Please quote exactly the lines below from the line containing "red cupcake: 2 -> 1" to the line containing "yellow lemon: 3 -> 2", both lines included, and nothing else.

* [THE DATA]

= Beginning of Section =

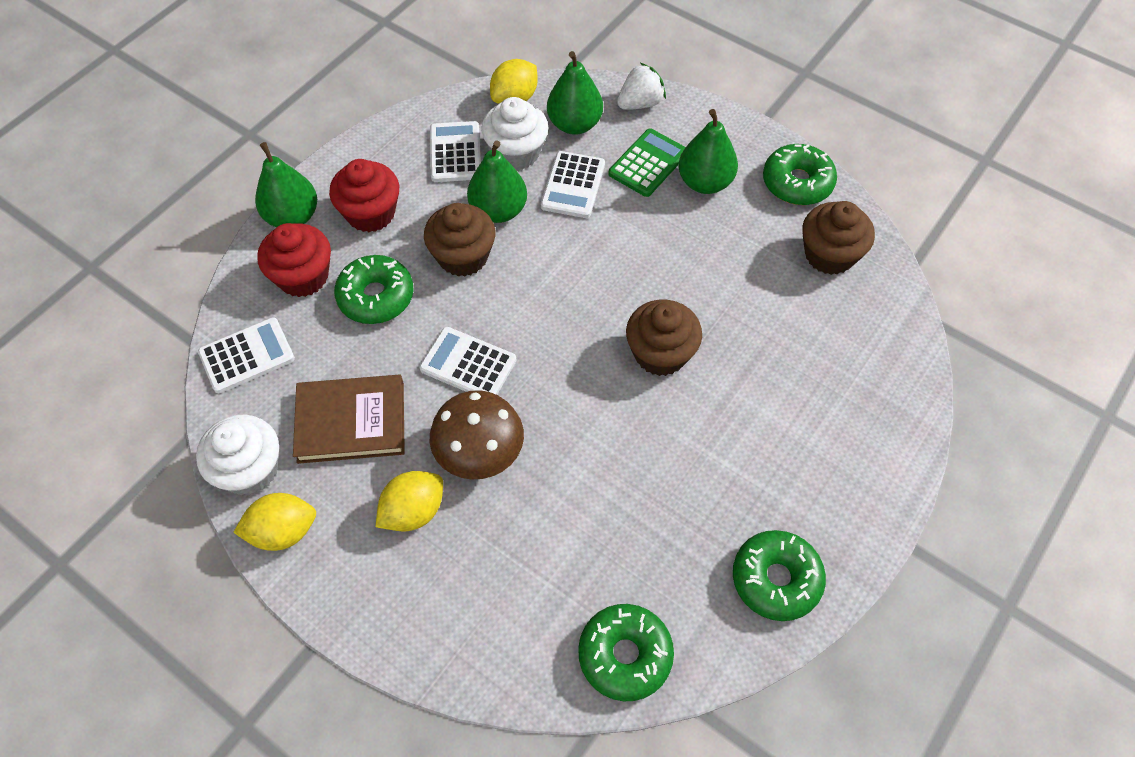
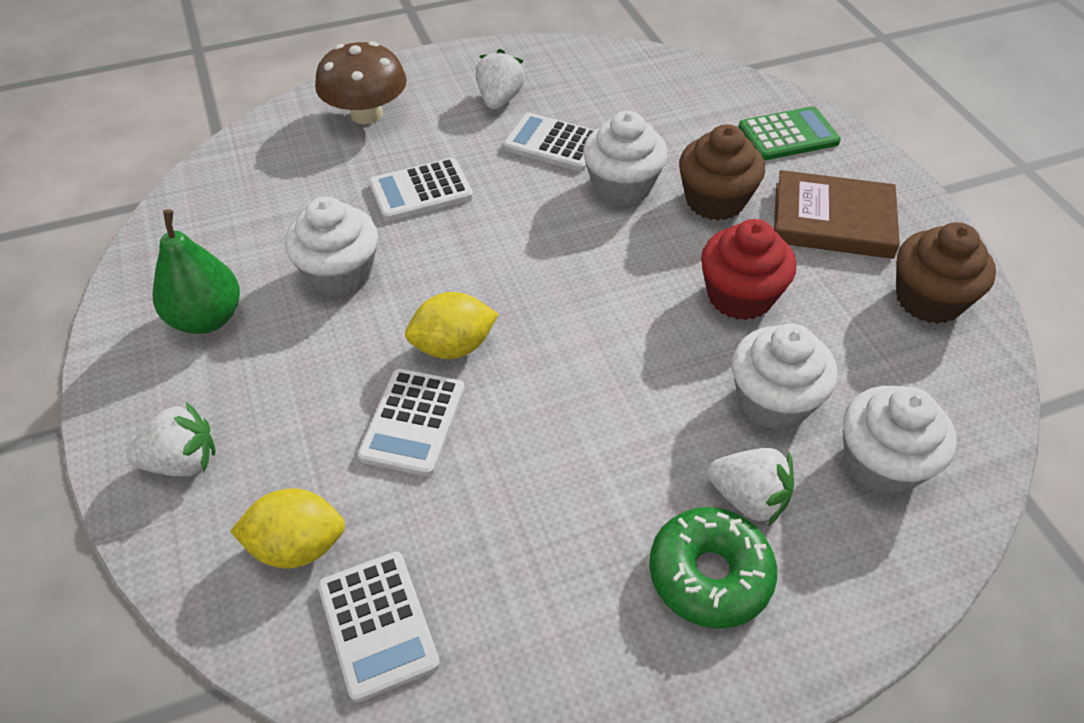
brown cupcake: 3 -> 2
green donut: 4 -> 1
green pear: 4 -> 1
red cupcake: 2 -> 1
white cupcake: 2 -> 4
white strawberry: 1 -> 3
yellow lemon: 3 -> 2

= End of Section =
= Beginning of Section =

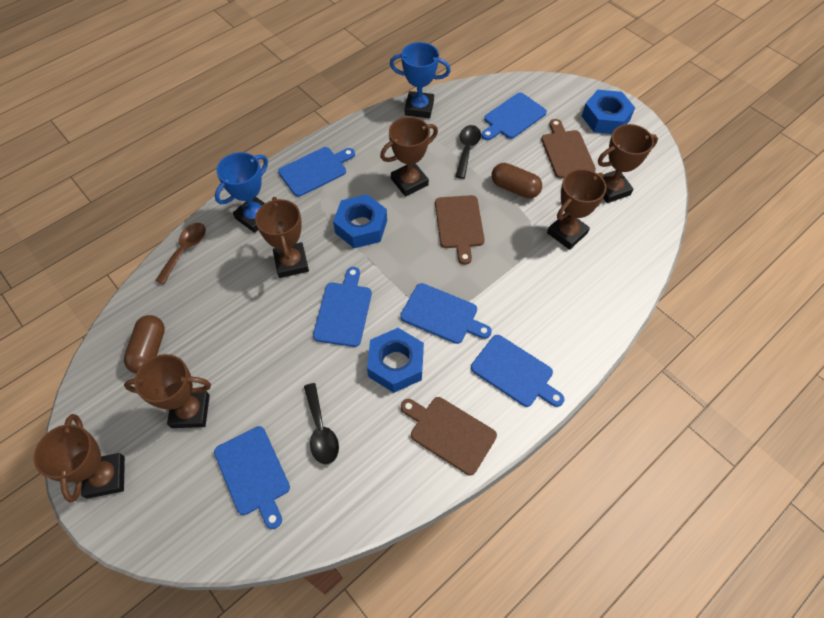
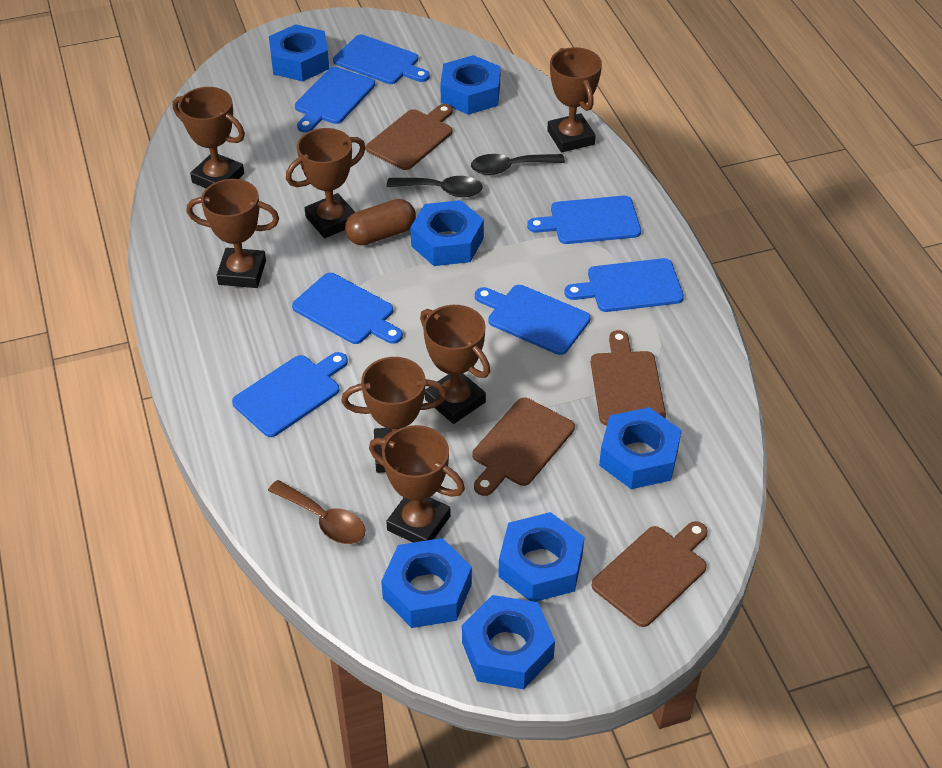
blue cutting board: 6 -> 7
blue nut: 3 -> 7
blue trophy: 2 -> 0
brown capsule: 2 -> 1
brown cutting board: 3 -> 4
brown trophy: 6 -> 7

= End of Section =
= Beginning of Section =

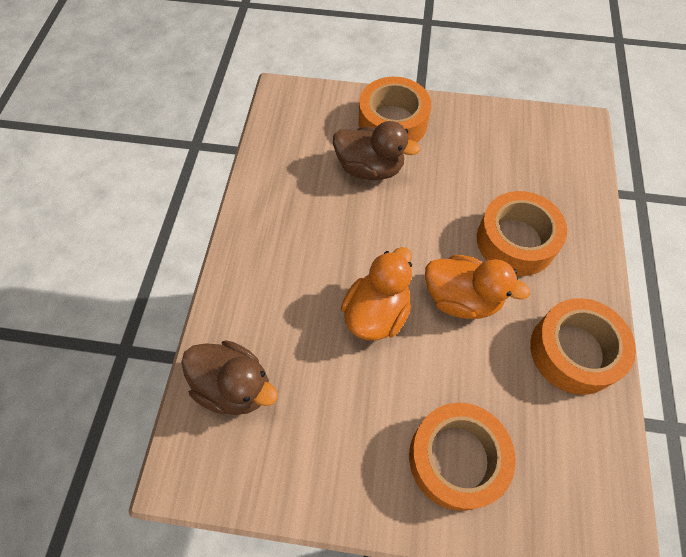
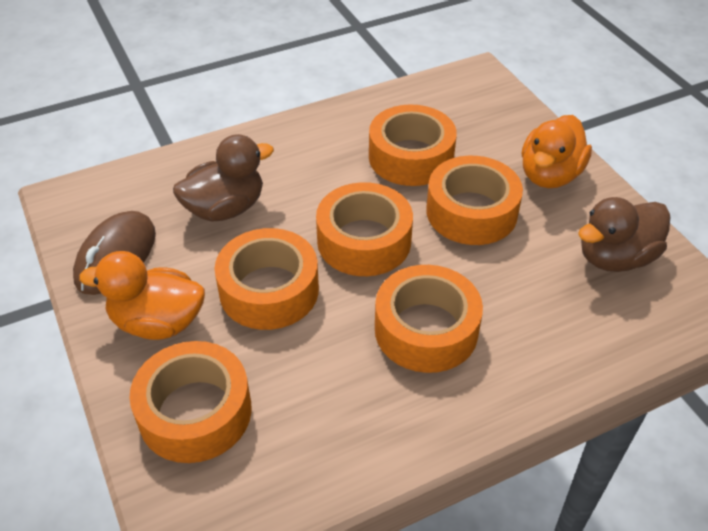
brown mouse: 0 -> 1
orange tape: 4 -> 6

= End of Section =

* [SOLUTION TO THE EXERCISE]
red cupcake: 2 -> 1
white cupcake: 2 -> 4
white strawberry: 1 -> 3
yellow lemon: 3 -> 2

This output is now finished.